CHALLENGE: Turn the listing below into a numbered list, one entry per line, leaving out any blank lines.

☆ ☆ ☆ ☆ ☆

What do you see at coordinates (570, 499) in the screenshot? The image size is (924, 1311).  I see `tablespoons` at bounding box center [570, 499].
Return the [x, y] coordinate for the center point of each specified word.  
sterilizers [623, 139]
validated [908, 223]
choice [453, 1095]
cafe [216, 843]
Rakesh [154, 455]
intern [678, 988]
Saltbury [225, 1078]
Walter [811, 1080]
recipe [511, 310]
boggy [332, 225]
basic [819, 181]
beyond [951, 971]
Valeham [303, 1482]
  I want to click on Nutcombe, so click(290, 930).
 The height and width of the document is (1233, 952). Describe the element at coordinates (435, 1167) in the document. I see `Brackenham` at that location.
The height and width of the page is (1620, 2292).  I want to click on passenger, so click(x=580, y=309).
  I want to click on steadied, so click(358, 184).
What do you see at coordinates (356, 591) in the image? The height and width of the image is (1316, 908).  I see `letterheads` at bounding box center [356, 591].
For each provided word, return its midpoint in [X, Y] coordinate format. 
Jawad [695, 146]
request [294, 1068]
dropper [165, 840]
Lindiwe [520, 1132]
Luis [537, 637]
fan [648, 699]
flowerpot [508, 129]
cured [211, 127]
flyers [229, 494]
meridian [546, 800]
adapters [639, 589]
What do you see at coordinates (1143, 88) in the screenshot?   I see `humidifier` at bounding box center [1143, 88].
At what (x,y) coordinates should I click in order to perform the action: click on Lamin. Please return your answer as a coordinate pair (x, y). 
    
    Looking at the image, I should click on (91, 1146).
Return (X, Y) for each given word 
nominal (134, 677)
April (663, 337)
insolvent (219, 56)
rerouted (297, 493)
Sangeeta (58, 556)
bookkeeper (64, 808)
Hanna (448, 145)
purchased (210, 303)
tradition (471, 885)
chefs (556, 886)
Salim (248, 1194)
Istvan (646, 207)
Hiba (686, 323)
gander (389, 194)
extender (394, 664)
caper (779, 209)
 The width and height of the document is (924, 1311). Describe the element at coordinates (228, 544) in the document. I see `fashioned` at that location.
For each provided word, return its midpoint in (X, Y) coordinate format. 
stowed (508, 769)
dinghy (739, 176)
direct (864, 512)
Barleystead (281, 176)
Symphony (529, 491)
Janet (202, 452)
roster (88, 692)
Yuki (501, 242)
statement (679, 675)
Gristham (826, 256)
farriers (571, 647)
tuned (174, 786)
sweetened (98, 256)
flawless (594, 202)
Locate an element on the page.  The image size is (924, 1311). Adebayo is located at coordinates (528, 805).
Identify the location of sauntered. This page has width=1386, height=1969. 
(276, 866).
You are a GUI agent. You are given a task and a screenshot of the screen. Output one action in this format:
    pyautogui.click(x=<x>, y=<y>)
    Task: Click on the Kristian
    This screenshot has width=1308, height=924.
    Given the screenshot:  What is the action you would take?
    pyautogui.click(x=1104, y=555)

☆ ☆ ☆ ☆ ☆

TASK RESPONSE:
1. What do you see at coordinates (570, 499) in the screenshot? The image size is (924, 1311).  I see `tablespoons` at bounding box center [570, 499].
2. Return the [x, y] coordinate for the center point of each specified word.  
3. sterilizers [623, 139]
4. validated [908, 223]
5. choice [453, 1095]
6. cafe [216, 843]
7. Rakesh [154, 455]
8. intern [678, 988]
9. Saltbury [225, 1078]
10. Walter [811, 1080]
11. recipe [511, 310]
12. boggy [332, 225]
13. basic [819, 181]
14. beyond [951, 971]
15. Valeham [303, 1482]
16.   I want to click on Nutcombe, so click(290, 930).
17.  The height and width of the document is (1233, 952). Describe the element at coordinates (435, 1167) in the document. I see `Brackenham` at that location.
18. The height and width of the page is (1620, 2292).  I want to click on passenger, so click(x=580, y=309).
19.   I want to click on steadied, so click(358, 184).
20. What do you see at coordinates (356, 591) in the image? The height and width of the image is (1316, 908).  I see `letterheads` at bounding box center [356, 591].
21. For each provided word, return its midpoint in [X, Y] coordinate format. 
22. Jawad [695, 146]
23. request [294, 1068]
24. dropper [165, 840]
25. Lindiwe [520, 1132]
26. Luis [537, 637]
27. fan [648, 699]
28. flowerpot [508, 129]
29. cured [211, 127]
30. flyers [229, 494]
31. meridian [546, 800]
32. adapters [639, 589]
33. What do you see at coordinates (1143, 88) in the screenshot?   I see `humidifier` at bounding box center [1143, 88].
34. At what (x,y) coordinates should I click in order to perform the action: click on Lamin. Please return your answer as a coordinate pair (x, y). 
35.     Looking at the image, I should click on (91, 1146).
36. Return (X, Y) for each given word 
37. nominal (134, 677)
38. April (663, 337)
39. insolvent (219, 56)
40. rerouted (297, 493)
41. Sangeeta (58, 556)
42. bookkeeper (64, 808)
43. Hanna (448, 145)
44. purchased (210, 303)
45. tradition (471, 885)
46. chefs (556, 886)
47. Salim (248, 1194)
48. Istvan (646, 207)
49. Hiba (686, 323)
50. gander (389, 194)
51. extender (394, 664)
52. caper (779, 209)
53.  The width and height of the document is (924, 1311). Describe the element at coordinates (228, 544) in the document. I see `fashioned` at that location.
54. For each provided word, return its midpoint in (X, Y) coordinate format. 
55. stowed (508, 769)
56. dinghy (739, 176)
57. direct (864, 512)
58. Barleystead (281, 176)
59. Symphony (529, 491)
60. Janet (202, 452)
61. roster (88, 692)
62. Yuki (501, 242)
63. statement (679, 675)
64. Gristham (826, 256)
65. farriers (571, 647)
66. tuned (174, 786)
67. sweetened (98, 256)
68. flawless (594, 202)
69. Locate an element on the page.  The image size is (924, 1311). Adebayo is located at coordinates (528, 805).
70. Identify the location of sauntered. This page has width=1386, height=1969. 
71. (276, 866).
72. You are a GUI agent. You are given a task and a screenshot of the screen. Output one action in this format:
73.     pyautogui.click(x=<x>, y=<y>)
74.     Task: Click on the Kristian
75.     This screenshot has width=1308, height=924.
76.     Given the screenshot:  What is the action you would take?
77.     pyautogui.click(x=1104, y=555)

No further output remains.